[Dataset entries]
- Opening Delimiter -
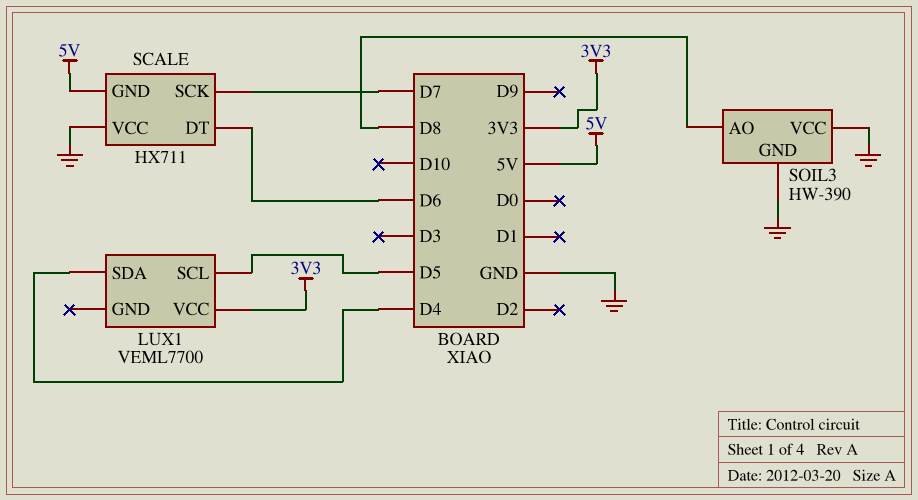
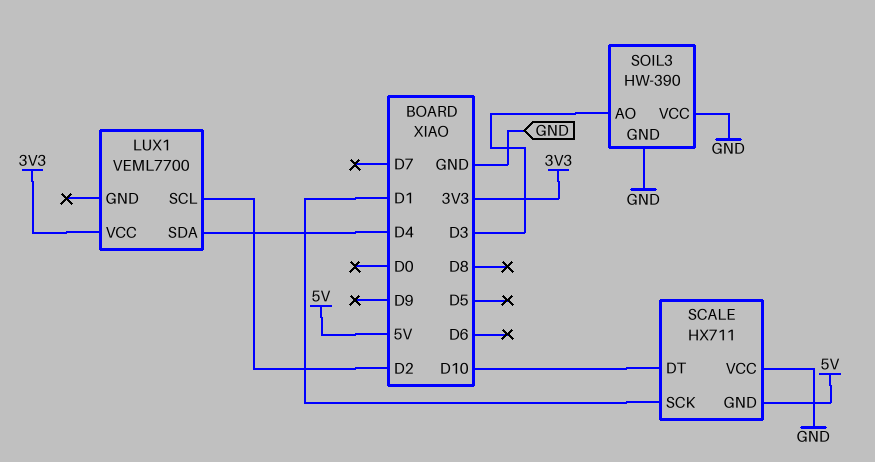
LUX1 pin SCL: D5 -> D2
SCALE pin DT: D6 -> D10
SCALE pin SCK: D7 -> D1
SOIL3 pin AO: D8 -> D3

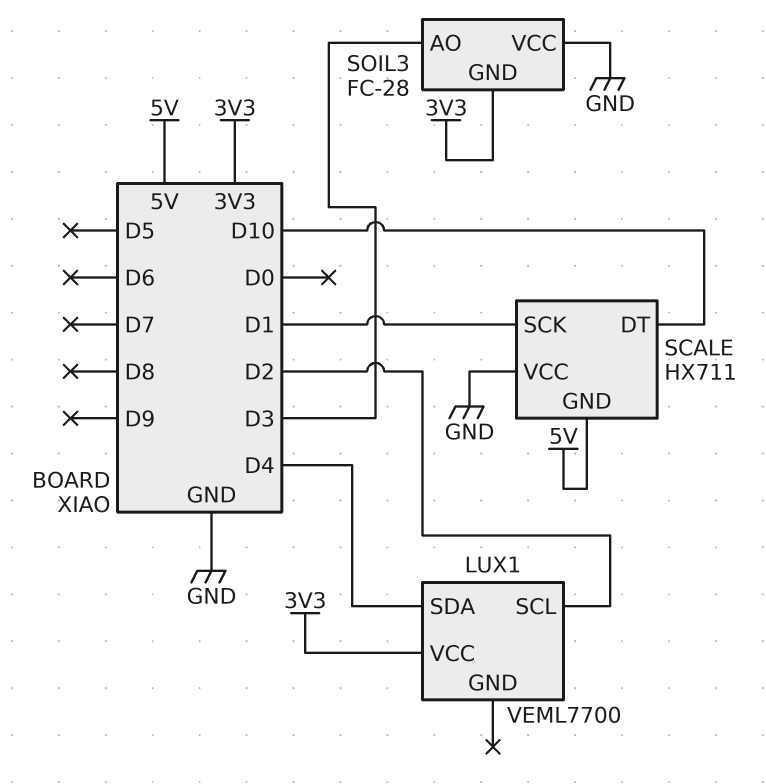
SOIL3: HW-390 -> FC-28
SOIL3 pin GND: GND -> 3V3

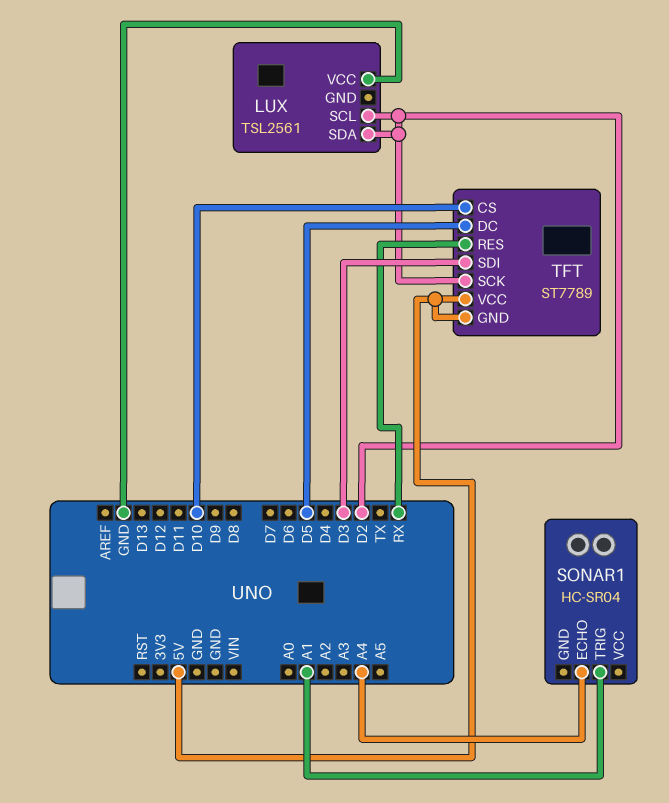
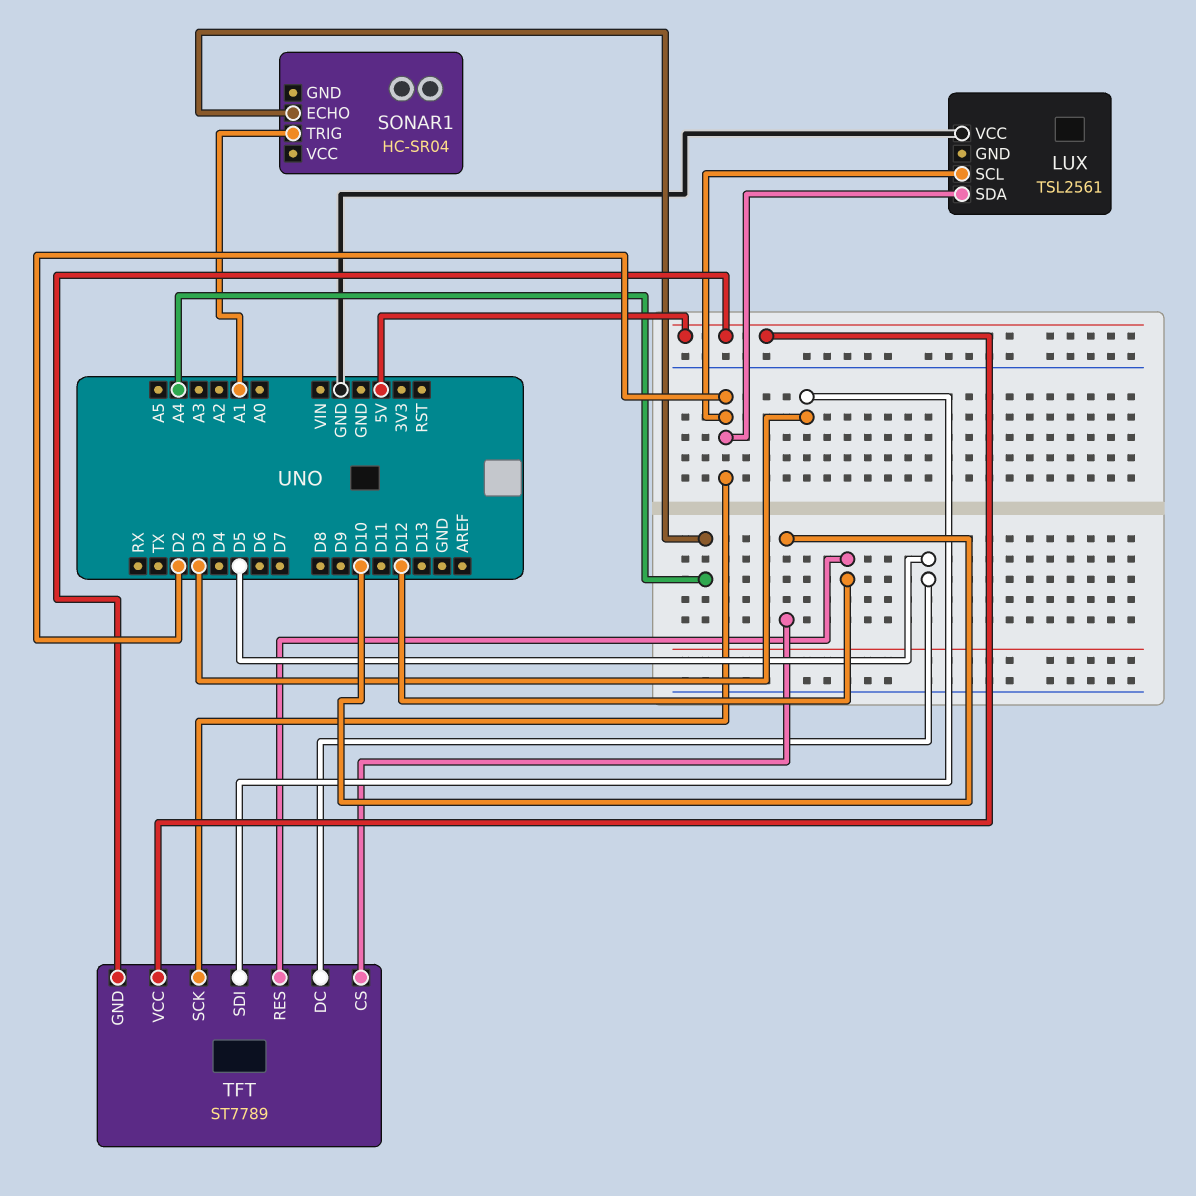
TFT pin RES: RX -> D12

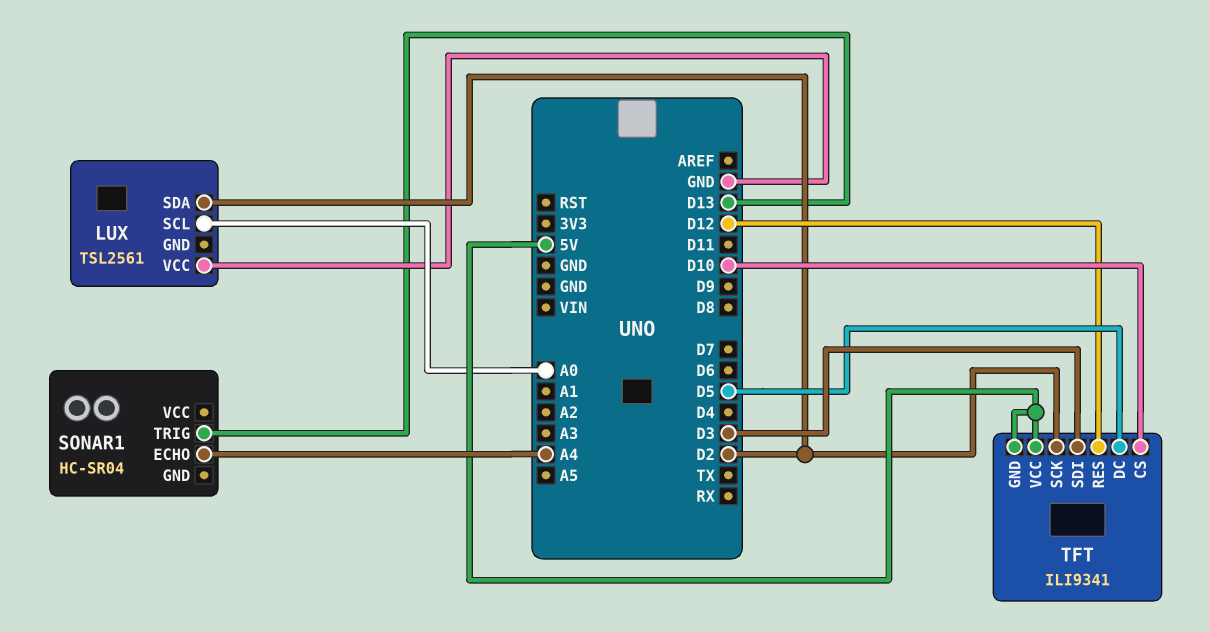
LUX pin SCL: D2 -> A0
SONAR1 pin TRIG: A1 -> D13
TFT: ST7789 -> ILI9341

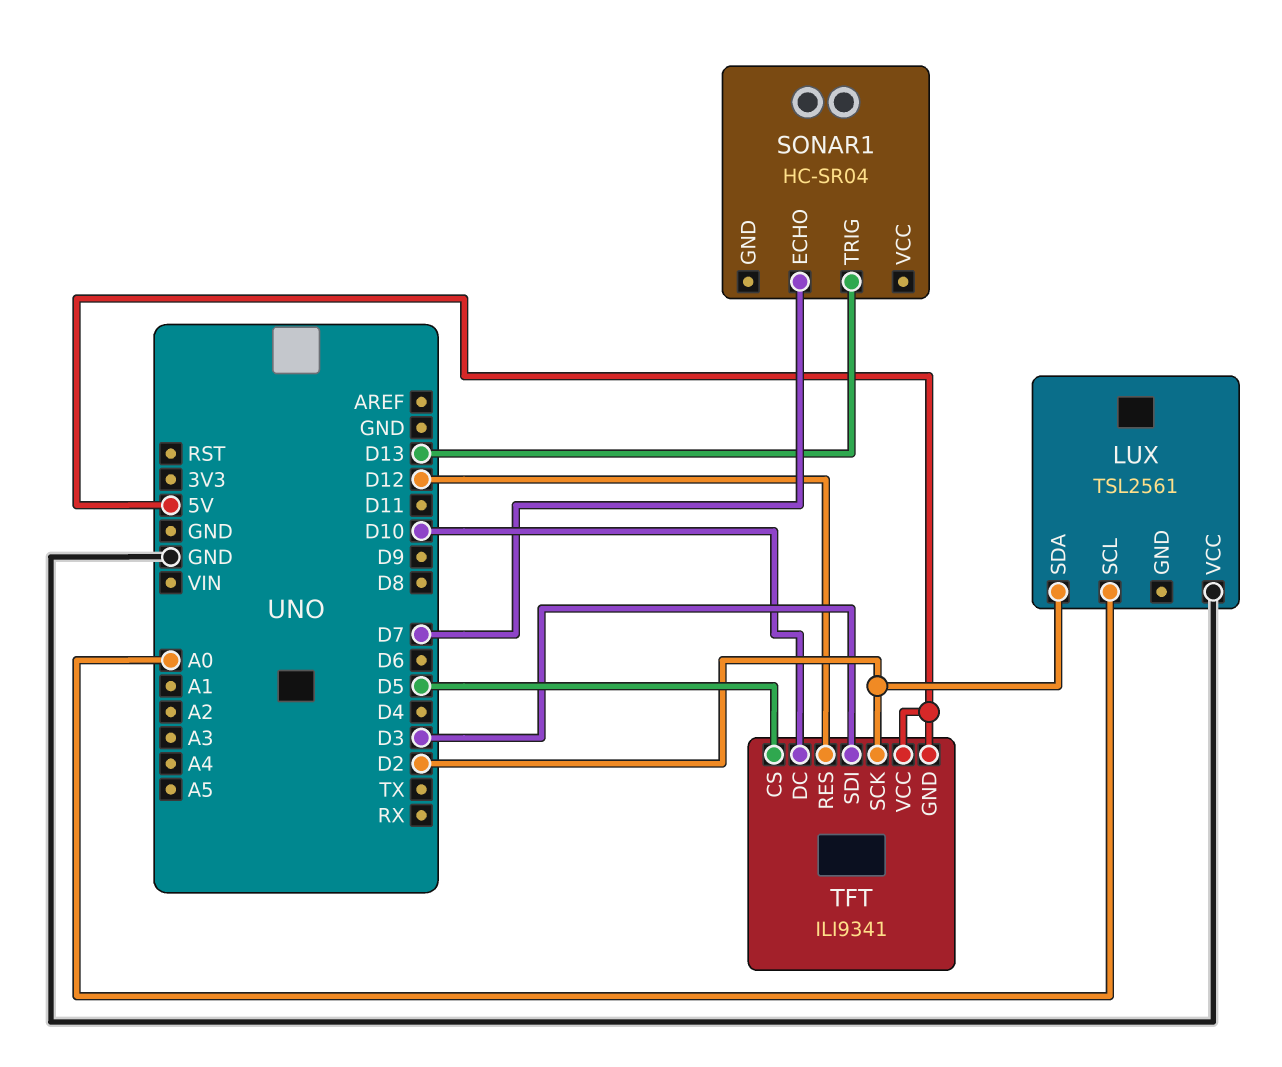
SONAR1 pin ECHO: A4 -> D7
TFT pin CS: D10 -> D5
TFT pin DC: D5 -> D10

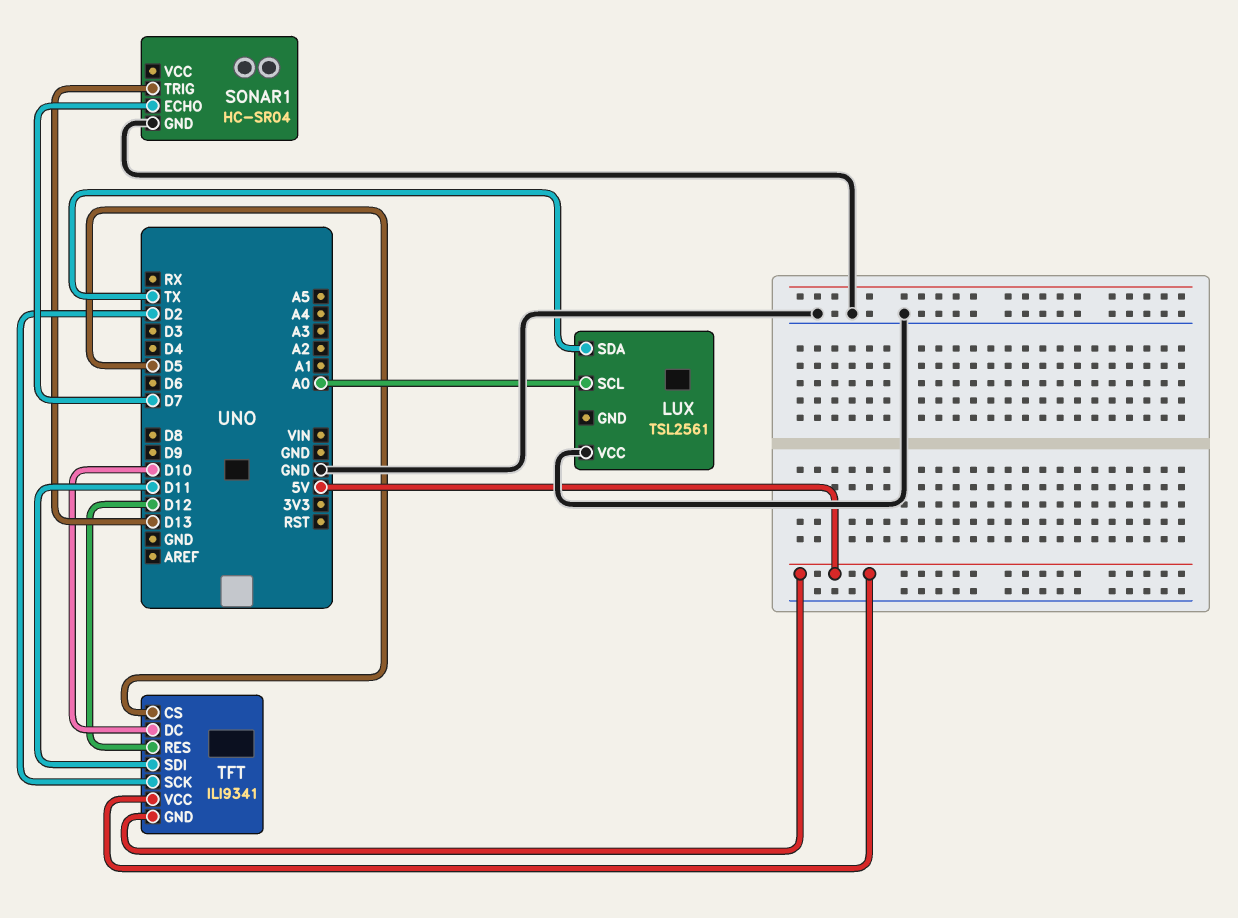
LUX pin SDA: D2 -> TX
SONAR1 pin GND: none -> GND
TFT pin SDI: D3 -> D11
- Closing Delimiter -
* [WHAT THIS TASK INVOLVES]: Quote, without alteration, the lines running from the line containing "TFT pin DC: D5 -> D10" to the last line of the entries, and include no pictures.

* [OUTPUT]:
TFT pin DC: D5 -> D10

LUX pin SDA: D2 -> TX
SONAR1 pin GND: none -> GND
TFT pin SDI: D3 -> D11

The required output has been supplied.